# [Data for analysis]
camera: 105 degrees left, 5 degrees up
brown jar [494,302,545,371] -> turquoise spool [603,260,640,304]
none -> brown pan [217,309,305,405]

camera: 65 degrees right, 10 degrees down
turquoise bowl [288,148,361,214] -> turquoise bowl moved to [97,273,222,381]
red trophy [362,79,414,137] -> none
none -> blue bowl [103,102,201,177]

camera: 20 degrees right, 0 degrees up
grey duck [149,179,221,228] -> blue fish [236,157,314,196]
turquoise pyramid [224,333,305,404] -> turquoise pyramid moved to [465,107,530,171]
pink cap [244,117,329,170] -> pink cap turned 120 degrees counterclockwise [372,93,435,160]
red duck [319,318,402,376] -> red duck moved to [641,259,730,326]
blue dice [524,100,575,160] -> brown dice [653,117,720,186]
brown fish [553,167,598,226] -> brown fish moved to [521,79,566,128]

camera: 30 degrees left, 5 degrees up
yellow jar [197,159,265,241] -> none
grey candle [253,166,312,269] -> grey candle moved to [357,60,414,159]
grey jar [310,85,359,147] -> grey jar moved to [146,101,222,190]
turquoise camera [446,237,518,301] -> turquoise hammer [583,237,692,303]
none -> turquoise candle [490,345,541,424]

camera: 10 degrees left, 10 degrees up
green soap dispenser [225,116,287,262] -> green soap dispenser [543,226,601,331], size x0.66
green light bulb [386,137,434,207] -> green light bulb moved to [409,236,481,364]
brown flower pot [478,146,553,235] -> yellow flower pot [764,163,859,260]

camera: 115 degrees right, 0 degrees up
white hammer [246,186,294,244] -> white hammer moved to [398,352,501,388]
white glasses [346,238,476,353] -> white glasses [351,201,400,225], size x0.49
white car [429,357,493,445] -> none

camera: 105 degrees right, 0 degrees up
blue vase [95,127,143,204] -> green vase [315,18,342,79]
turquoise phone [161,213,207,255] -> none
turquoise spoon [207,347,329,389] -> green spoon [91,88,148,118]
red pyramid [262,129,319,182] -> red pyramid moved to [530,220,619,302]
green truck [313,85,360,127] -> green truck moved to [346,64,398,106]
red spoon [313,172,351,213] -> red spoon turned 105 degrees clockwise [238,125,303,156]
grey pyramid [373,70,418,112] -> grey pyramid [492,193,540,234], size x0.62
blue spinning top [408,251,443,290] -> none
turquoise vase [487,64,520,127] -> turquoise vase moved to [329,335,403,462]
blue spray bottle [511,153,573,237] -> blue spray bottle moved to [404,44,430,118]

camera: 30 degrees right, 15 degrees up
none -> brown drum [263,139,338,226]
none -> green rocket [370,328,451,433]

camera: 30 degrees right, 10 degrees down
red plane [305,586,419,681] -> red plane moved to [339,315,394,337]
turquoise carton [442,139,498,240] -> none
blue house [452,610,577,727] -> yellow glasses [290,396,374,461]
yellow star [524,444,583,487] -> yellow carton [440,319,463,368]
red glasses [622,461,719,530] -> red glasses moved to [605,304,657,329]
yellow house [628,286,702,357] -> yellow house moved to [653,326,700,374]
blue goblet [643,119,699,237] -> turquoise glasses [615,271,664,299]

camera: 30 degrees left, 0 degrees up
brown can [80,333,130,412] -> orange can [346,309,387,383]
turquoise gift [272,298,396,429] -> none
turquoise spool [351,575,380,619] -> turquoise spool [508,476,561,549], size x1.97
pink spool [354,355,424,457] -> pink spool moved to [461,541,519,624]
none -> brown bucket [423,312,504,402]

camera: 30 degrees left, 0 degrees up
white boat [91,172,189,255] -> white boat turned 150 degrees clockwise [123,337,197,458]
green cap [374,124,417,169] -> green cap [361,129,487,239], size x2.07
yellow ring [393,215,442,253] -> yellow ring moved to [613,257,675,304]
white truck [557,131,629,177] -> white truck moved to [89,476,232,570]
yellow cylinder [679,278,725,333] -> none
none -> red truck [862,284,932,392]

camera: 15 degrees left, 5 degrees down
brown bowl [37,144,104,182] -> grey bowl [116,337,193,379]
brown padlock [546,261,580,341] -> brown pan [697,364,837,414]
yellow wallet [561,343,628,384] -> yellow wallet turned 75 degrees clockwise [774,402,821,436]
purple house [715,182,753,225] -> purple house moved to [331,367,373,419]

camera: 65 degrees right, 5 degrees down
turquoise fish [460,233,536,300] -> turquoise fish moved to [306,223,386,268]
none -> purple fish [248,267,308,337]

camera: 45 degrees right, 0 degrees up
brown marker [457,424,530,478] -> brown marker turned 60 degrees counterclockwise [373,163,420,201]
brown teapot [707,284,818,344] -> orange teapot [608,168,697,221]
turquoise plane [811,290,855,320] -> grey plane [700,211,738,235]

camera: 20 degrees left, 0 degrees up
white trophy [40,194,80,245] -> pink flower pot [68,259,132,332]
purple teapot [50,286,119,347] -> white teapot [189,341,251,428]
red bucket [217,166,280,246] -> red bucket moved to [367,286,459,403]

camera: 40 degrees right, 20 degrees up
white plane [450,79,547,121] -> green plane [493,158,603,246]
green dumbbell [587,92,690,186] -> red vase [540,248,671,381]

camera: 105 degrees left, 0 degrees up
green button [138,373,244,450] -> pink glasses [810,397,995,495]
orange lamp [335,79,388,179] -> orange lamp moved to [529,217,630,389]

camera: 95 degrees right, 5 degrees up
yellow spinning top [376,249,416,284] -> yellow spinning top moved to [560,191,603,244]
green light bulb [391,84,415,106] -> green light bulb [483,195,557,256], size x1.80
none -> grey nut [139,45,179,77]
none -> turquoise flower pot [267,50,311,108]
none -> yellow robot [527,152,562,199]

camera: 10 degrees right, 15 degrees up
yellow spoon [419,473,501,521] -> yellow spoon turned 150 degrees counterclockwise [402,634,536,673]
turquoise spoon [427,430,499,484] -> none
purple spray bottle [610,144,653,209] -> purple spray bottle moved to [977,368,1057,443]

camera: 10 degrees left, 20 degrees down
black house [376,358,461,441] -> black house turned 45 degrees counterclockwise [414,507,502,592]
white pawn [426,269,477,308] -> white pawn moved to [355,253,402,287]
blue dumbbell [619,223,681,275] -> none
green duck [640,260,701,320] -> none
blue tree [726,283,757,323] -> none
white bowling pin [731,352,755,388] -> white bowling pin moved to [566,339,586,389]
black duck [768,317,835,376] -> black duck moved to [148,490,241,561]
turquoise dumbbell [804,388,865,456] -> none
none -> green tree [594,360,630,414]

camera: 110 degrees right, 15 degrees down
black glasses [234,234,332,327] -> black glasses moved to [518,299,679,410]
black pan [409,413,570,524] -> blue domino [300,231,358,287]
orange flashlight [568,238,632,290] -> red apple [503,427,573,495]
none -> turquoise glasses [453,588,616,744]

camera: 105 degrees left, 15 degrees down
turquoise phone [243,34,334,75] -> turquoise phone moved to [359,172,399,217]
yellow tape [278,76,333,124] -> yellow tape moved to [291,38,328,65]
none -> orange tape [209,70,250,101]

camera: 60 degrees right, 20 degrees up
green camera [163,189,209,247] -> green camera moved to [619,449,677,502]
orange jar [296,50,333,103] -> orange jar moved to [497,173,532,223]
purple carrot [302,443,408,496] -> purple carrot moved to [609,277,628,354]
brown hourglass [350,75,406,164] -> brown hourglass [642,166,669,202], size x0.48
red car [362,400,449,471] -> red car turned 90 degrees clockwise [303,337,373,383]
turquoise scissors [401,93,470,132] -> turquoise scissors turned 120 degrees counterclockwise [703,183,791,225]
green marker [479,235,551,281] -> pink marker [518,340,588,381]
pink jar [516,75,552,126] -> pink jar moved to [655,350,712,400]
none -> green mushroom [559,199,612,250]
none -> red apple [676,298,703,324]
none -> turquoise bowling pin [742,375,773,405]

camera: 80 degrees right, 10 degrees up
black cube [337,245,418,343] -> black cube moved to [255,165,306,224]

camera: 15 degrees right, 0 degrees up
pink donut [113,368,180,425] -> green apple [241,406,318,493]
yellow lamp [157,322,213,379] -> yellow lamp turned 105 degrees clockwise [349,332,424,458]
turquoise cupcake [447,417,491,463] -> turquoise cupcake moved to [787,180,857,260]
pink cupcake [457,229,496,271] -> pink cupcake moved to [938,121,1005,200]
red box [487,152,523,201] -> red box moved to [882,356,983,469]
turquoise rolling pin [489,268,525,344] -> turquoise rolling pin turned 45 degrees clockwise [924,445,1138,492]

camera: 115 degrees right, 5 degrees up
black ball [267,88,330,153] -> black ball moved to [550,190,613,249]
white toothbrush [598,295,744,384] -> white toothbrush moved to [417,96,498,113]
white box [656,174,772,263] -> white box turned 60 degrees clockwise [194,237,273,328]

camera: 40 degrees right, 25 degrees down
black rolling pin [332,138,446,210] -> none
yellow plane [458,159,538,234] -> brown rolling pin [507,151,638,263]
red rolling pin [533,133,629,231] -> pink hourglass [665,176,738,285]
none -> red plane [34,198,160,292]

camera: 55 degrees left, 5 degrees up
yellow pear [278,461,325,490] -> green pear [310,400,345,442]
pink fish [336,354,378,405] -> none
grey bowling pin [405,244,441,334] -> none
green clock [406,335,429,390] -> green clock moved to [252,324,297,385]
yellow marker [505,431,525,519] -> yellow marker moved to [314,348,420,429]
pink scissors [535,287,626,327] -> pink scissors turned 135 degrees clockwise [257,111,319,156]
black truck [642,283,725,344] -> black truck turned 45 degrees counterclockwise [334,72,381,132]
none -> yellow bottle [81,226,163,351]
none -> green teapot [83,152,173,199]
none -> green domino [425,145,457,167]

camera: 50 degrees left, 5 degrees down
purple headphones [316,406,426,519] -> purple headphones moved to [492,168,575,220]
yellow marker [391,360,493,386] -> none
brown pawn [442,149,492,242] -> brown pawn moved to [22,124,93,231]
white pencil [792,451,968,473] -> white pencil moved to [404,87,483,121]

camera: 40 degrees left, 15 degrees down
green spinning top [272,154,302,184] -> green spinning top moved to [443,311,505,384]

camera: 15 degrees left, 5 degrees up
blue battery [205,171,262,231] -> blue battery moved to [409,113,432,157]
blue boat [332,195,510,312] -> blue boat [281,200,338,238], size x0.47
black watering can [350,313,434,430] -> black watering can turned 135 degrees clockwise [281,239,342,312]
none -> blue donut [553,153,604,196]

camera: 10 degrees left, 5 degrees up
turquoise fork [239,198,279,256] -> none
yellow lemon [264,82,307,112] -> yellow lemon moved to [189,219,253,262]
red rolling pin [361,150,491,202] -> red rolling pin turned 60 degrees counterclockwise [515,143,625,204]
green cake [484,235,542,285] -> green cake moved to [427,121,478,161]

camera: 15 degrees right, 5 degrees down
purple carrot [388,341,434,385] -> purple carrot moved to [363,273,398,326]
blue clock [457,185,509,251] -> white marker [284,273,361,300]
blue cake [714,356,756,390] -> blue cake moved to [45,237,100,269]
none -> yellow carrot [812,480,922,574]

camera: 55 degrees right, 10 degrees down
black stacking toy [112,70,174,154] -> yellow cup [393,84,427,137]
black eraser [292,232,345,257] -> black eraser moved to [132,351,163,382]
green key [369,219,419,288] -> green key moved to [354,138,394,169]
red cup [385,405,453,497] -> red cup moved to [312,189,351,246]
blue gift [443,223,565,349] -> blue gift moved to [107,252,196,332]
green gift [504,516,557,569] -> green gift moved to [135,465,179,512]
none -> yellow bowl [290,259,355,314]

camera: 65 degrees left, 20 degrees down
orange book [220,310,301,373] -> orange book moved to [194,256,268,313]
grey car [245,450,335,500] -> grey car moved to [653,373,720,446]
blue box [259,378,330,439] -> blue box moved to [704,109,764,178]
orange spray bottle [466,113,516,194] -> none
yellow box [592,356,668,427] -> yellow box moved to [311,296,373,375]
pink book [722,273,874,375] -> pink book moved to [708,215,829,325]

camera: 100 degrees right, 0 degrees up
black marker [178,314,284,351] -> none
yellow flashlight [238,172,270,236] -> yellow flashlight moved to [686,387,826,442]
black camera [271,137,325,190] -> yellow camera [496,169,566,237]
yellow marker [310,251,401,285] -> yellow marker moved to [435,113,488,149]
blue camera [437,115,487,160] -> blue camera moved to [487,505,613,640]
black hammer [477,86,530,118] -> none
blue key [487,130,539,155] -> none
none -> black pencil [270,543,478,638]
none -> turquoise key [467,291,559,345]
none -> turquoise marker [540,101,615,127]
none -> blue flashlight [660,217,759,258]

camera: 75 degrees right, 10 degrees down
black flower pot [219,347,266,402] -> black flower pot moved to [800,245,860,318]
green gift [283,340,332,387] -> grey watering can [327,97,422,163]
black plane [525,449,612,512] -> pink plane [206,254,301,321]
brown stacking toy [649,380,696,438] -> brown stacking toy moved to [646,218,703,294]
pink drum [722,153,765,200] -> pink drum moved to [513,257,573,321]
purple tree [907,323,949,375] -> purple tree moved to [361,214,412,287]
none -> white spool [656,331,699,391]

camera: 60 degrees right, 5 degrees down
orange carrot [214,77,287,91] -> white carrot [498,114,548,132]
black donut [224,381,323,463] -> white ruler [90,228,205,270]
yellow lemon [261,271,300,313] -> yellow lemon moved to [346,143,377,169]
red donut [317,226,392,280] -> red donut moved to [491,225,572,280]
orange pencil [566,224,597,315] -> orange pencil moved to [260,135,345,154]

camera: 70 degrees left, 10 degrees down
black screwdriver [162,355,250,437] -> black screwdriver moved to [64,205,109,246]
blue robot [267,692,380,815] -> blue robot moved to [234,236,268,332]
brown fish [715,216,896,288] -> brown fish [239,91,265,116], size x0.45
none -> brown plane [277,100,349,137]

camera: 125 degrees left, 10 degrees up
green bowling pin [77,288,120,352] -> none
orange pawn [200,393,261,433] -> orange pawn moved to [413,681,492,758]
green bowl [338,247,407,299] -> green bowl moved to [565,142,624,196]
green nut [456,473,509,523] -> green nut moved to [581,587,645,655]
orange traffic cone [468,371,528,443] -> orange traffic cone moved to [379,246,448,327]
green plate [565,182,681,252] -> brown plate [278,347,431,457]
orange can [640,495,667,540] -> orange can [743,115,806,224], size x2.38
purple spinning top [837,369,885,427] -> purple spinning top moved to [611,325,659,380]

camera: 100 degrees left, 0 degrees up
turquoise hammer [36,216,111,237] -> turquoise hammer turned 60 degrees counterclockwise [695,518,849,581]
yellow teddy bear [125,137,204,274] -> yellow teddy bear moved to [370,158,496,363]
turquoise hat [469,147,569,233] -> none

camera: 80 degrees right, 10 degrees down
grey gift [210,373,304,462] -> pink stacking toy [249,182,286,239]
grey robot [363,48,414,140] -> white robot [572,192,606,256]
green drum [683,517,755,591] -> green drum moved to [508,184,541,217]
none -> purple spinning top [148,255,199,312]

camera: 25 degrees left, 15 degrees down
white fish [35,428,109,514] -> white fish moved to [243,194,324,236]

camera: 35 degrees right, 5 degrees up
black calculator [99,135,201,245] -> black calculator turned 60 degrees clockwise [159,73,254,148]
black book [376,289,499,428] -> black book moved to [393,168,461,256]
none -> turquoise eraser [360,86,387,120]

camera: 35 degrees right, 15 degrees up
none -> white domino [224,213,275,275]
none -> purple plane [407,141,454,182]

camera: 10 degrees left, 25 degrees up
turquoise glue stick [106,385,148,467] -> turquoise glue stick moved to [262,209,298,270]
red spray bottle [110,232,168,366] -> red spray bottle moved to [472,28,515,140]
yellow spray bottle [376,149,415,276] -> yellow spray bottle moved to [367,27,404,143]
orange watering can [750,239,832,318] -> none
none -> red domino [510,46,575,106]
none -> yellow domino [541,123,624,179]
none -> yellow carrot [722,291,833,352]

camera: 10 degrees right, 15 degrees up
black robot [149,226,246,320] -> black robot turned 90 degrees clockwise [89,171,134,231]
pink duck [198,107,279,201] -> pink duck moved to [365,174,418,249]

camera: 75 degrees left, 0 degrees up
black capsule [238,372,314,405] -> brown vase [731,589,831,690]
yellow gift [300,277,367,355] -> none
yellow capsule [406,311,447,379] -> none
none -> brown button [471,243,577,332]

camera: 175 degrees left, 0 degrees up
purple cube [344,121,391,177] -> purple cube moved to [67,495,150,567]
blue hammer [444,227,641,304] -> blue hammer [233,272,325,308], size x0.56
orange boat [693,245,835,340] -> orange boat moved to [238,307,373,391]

# [What is being asked]
Write out, from the lines above, only those from the line with "green button [138,373,244,450]" to the line with "brown hourglass [350,75,406,164]", exactly as given, including the first and the last.

# [Output]
green button [138,373,244,450] -> pink glasses [810,397,995,495]
orange lamp [335,79,388,179] -> orange lamp moved to [529,217,630,389]

camera: 95 degrees right, 5 degrees up
yellow spinning top [376,249,416,284] -> yellow spinning top moved to [560,191,603,244]
green light bulb [391,84,415,106] -> green light bulb [483,195,557,256], size x1.80
none -> grey nut [139,45,179,77]
none -> turquoise flower pot [267,50,311,108]
none -> yellow robot [527,152,562,199]

camera: 10 degrees right, 15 degrees up
yellow spoon [419,473,501,521] -> yellow spoon turned 150 degrees counterclockwise [402,634,536,673]
turquoise spoon [427,430,499,484] -> none
purple spray bottle [610,144,653,209] -> purple spray bottle moved to [977,368,1057,443]

camera: 10 degrees left, 20 degrees down
black house [376,358,461,441] -> black house turned 45 degrees counterclockwise [414,507,502,592]
white pawn [426,269,477,308] -> white pawn moved to [355,253,402,287]
blue dumbbell [619,223,681,275] -> none
green duck [640,260,701,320] -> none
blue tree [726,283,757,323] -> none
white bowling pin [731,352,755,388] -> white bowling pin moved to [566,339,586,389]
black duck [768,317,835,376] -> black duck moved to [148,490,241,561]
turquoise dumbbell [804,388,865,456] -> none
none -> green tree [594,360,630,414]

camera: 110 degrees right, 15 degrees down
black glasses [234,234,332,327] -> black glasses moved to [518,299,679,410]
black pan [409,413,570,524] -> blue domino [300,231,358,287]
orange flashlight [568,238,632,290] -> red apple [503,427,573,495]
none -> turquoise glasses [453,588,616,744]

camera: 105 degrees left, 15 degrees down
turquoise phone [243,34,334,75] -> turquoise phone moved to [359,172,399,217]
yellow tape [278,76,333,124] -> yellow tape moved to [291,38,328,65]
none -> orange tape [209,70,250,101]

camera: 60 degrees right, 20 degrees up
green camera [163,189,209,247] -> green camera moved to [619,449,677,502]
orange jar [296,50,333,103] -> orange jar moved to [497,173,532,223]
purple carrot [302,443,408,496] -> purple carrot moved to [609,277,628,354]
brown hourglass [350,75,406,164] -> brown hourglass [642,166,669,202], size x0.48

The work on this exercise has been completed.